=== Supplied information ===
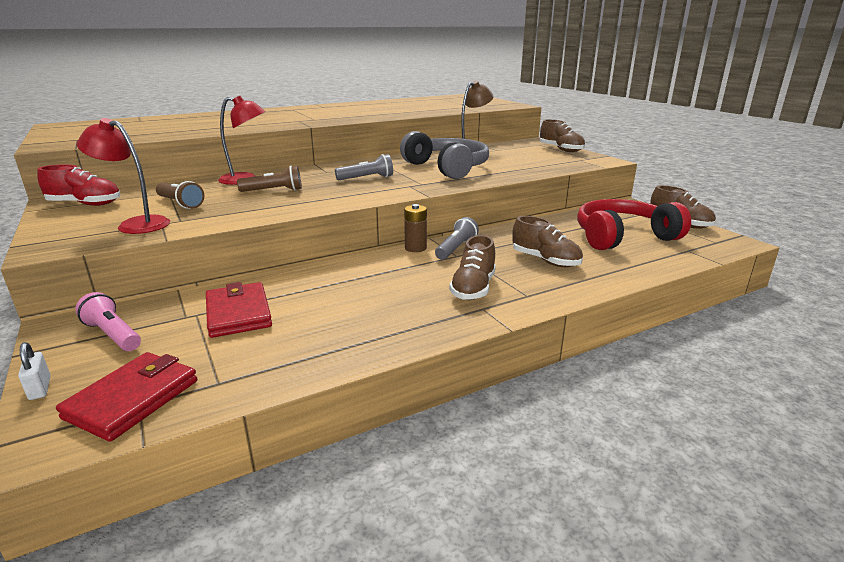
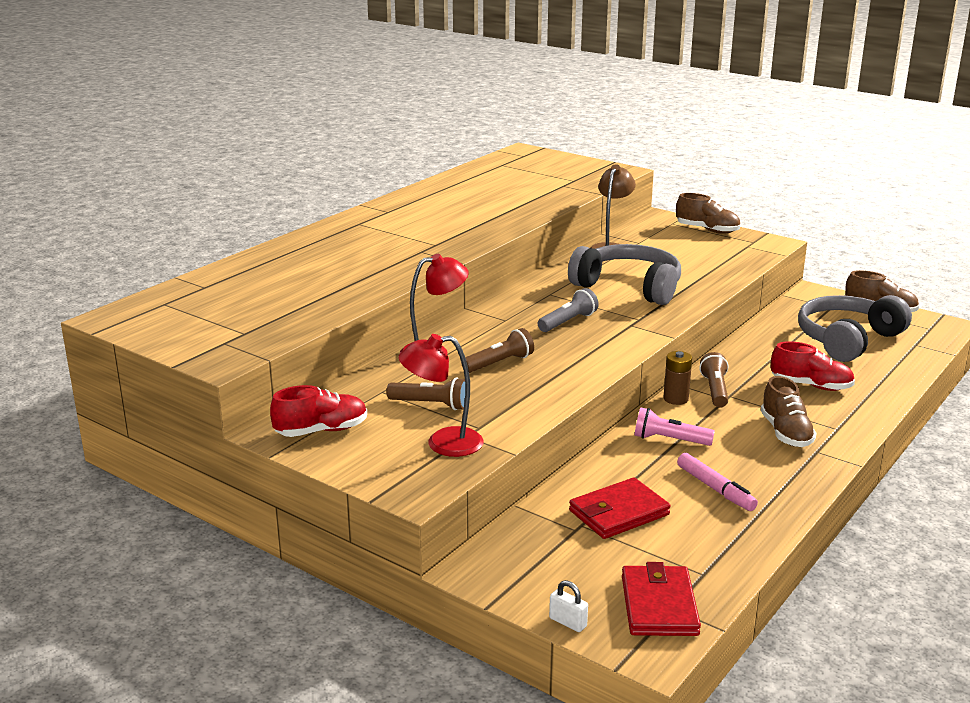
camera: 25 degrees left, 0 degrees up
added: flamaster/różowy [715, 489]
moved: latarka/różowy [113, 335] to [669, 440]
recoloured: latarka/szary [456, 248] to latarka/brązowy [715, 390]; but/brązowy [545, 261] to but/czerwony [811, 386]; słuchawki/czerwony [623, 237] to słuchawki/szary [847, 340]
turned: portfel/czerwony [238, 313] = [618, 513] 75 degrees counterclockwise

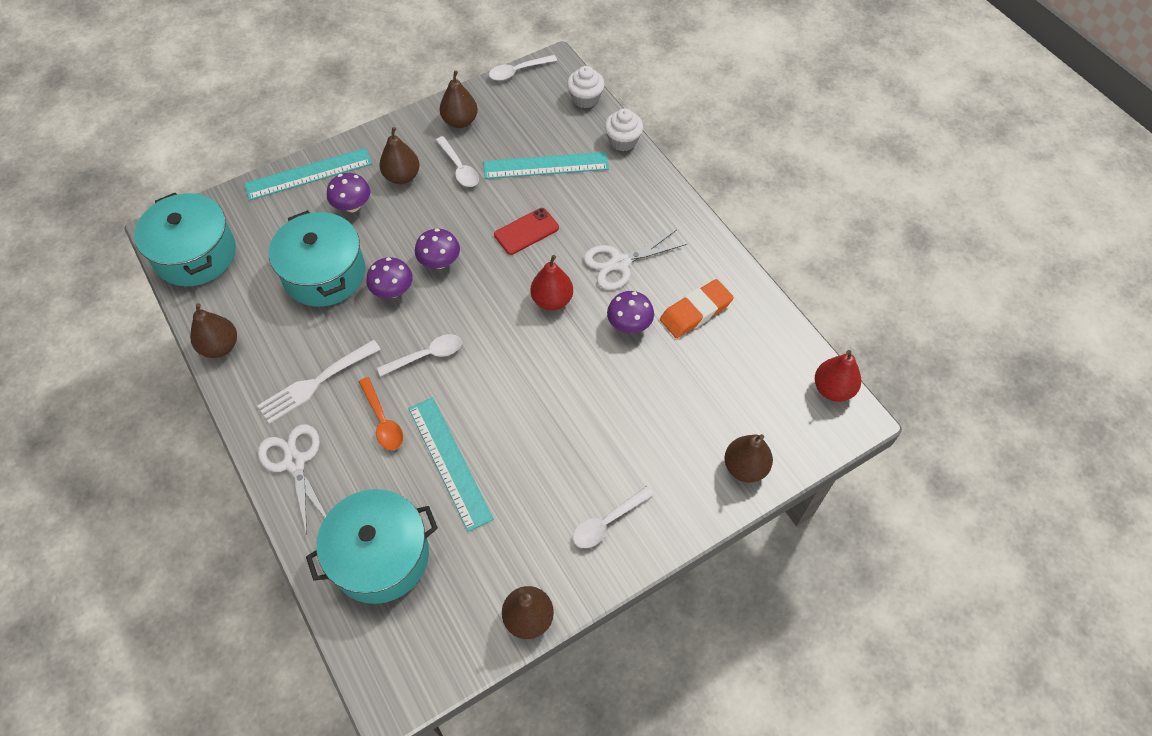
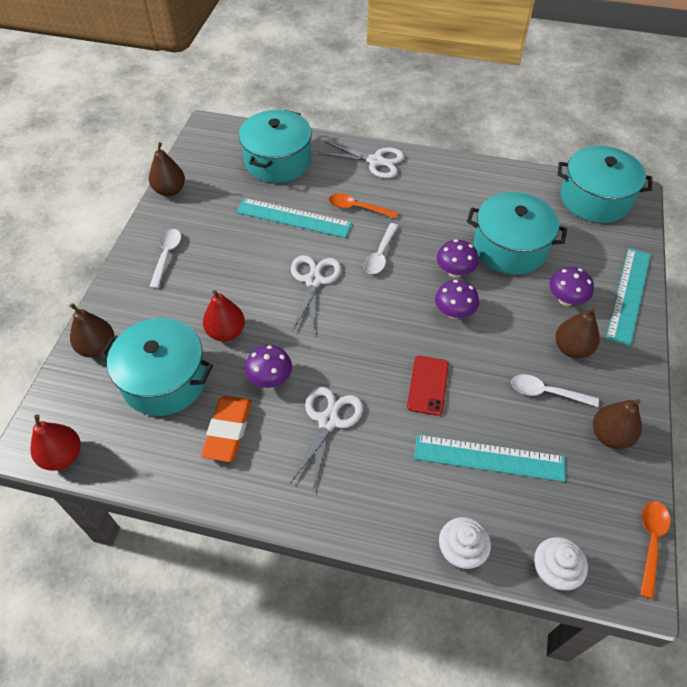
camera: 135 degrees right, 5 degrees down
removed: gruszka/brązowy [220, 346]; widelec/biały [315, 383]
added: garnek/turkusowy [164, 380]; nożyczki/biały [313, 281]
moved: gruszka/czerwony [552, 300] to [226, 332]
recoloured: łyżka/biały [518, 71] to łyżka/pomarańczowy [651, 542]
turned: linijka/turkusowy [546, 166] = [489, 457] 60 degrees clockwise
===
=== Supplied information ===
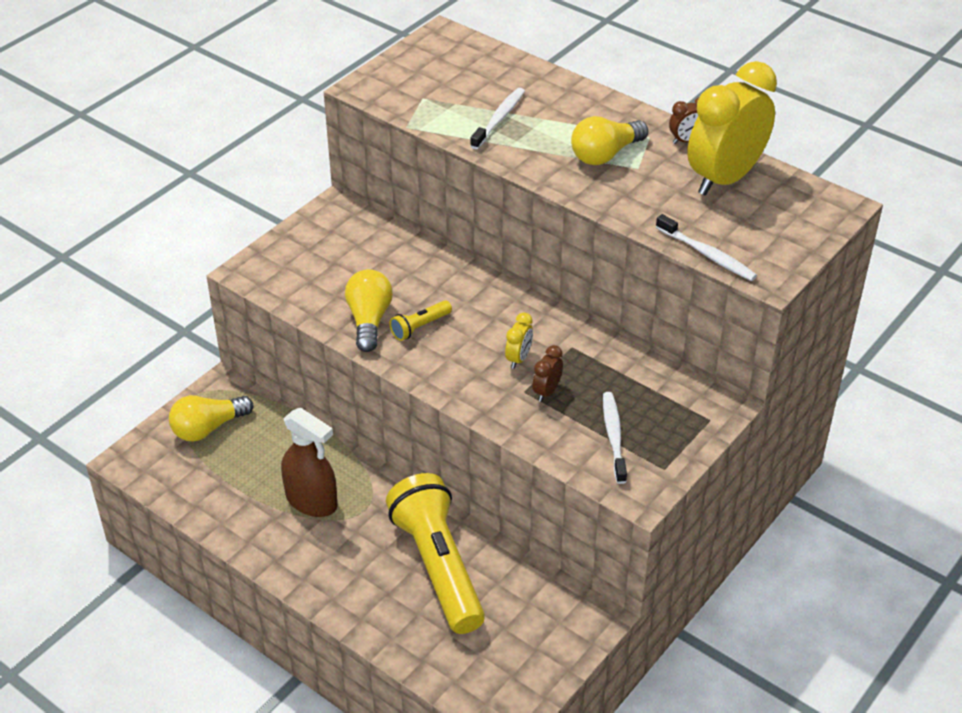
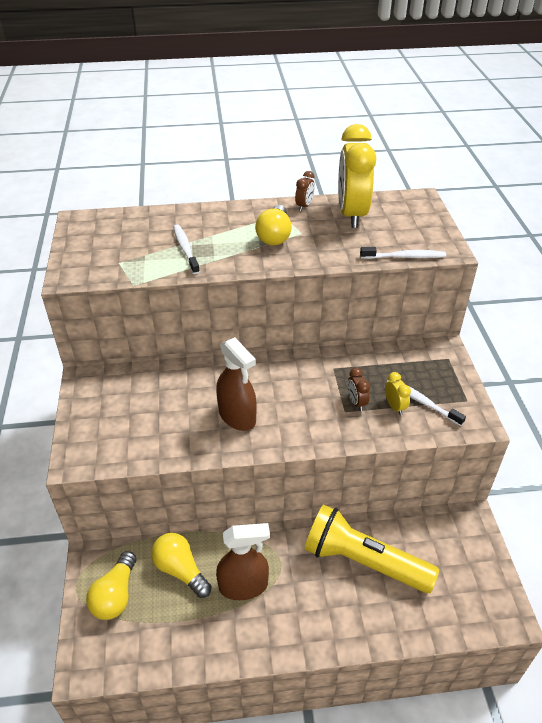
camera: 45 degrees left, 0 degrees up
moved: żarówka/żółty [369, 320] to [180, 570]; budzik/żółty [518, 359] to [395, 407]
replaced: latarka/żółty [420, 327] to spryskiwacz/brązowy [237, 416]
===
=== Supplied information ===
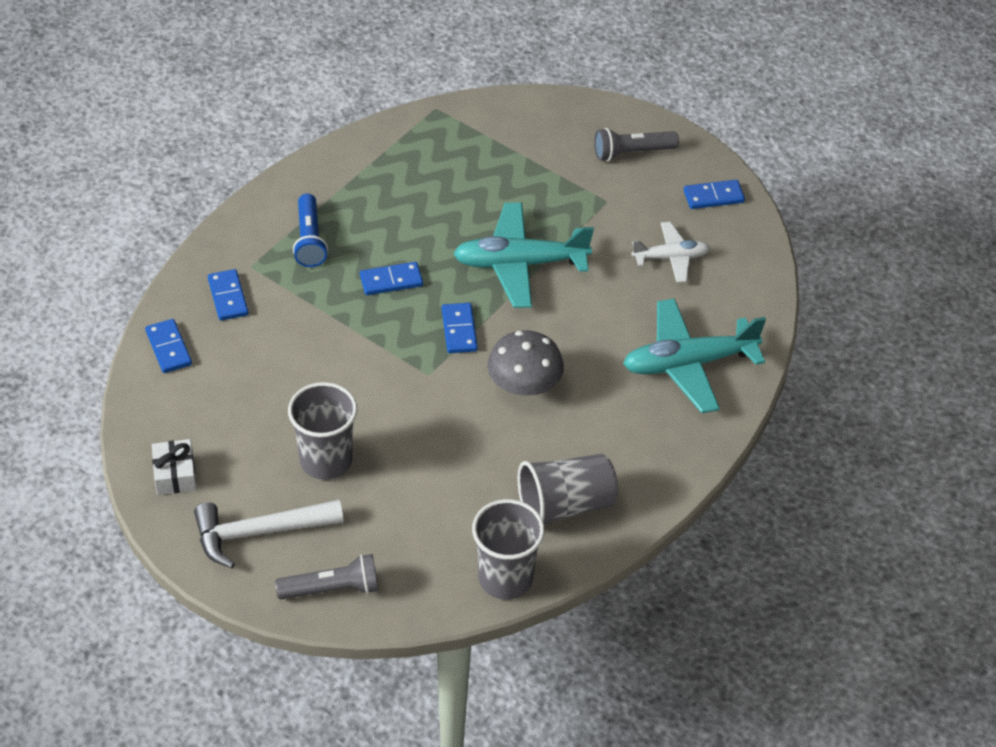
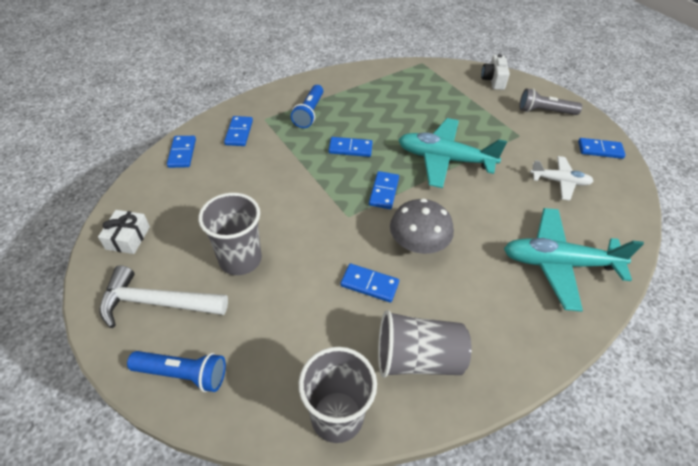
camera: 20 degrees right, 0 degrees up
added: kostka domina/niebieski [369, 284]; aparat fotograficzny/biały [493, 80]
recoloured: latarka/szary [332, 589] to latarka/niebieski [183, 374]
===
◆ **What the exercise asks**:
Among the lines above, show every one that contains the string "różowy".

◆ **Response**:
added: flamaster/różowy [715, 489]
moved: latarka/różowy [113, 335] to [669, 440]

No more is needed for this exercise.